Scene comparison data
================================

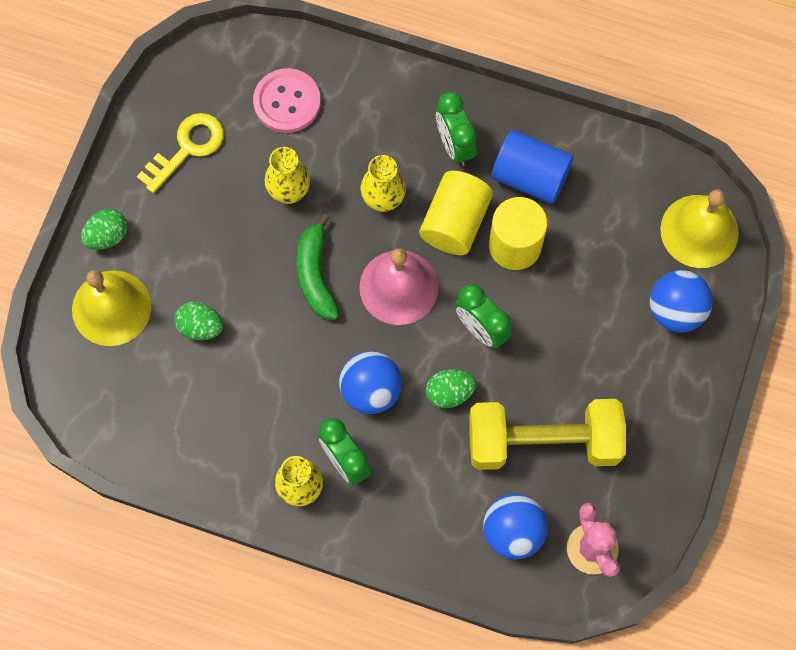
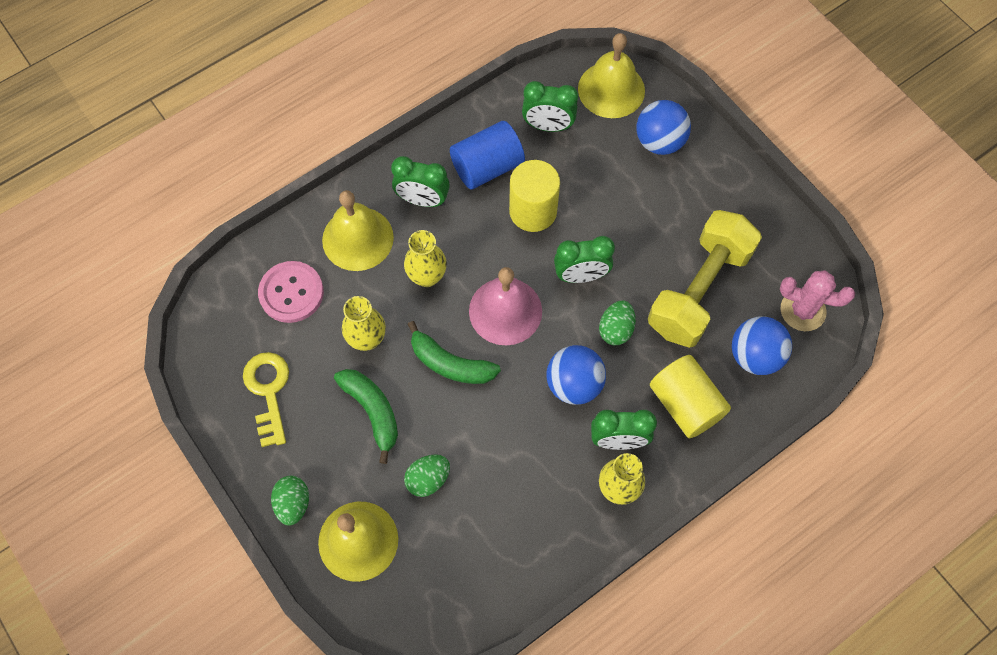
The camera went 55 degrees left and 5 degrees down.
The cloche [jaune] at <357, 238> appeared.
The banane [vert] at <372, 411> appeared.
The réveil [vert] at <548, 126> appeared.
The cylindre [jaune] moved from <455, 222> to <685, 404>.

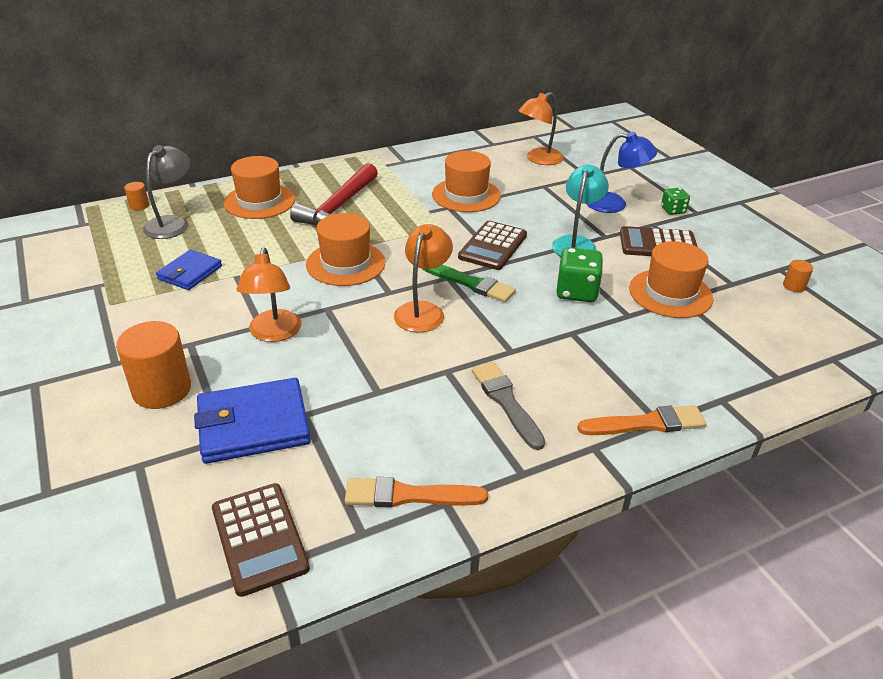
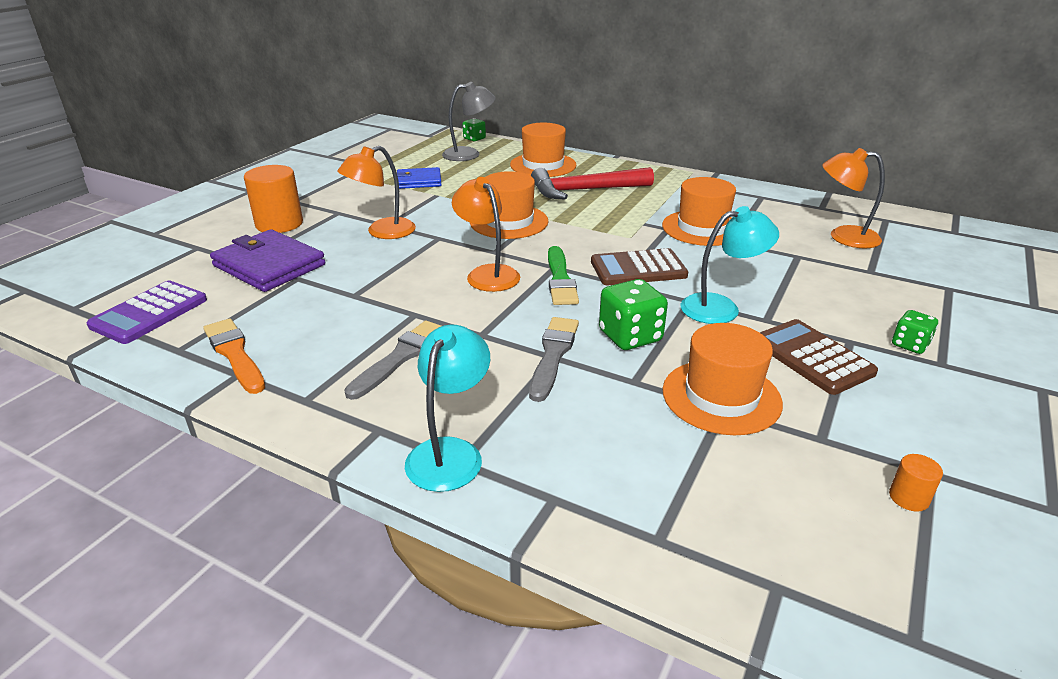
The camera went 55 degrees right and 5 degrees down.
The lampe [bleu] at <615, 204> disappeared.
The pinceau [gris] at <553, 355> appeared.
The cylindre [orange] at <139, 206> was replaced by the dé [vert] at <474, 139>.
The pinceau [orange] at <646, 423> was replaced by the lampe [turquoise] at <450, 452>.
The portefeuille [bleu] at <253, 425> became the portefeuille [violet] at <269, 265>.
The calculatrice [marron] at <259, 538> became the calculatrice [violet] at <149, 313>.
The lampe [orange] at <423, 310> turned 105 degrees counterclockwise.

================================

Goal of the exercise -
Write out the entries above in full and exactly; no pictures.

Answer to this task -
The camera went 55 degrees left and 5 degrees down.
The cloche [jaune] at <357, 238> appeared.
The banane [vert] at <372, 411> appeared.
The réveil [vert] at <548, 126> appeared.
The cylindre [jaune] moved from <455, 222> to <685, 404>.

The camera went 55 degrees right and 5 degrees down.
The lampe [bleu] at <615, 204> disappeared.
The pinceau [gris] at <553, 355> appeared.
The cylindre [orange] at <139, 206> was replaced by the dé [vert] at <474, 139>.
The pinceau [orange] at <646, 423> was replaced by the lampe [turquoise] at <450, 452>.
The portefeuille [bleu] at <253, 425> became the portefeuille [violet] at <269, 265>.
The calculatrice [marron] at <259, 538> became the calculatrice [violet] at <149, 313>.
The lampe [orange] at <423, 310> turned 105 degrees counterclockwise.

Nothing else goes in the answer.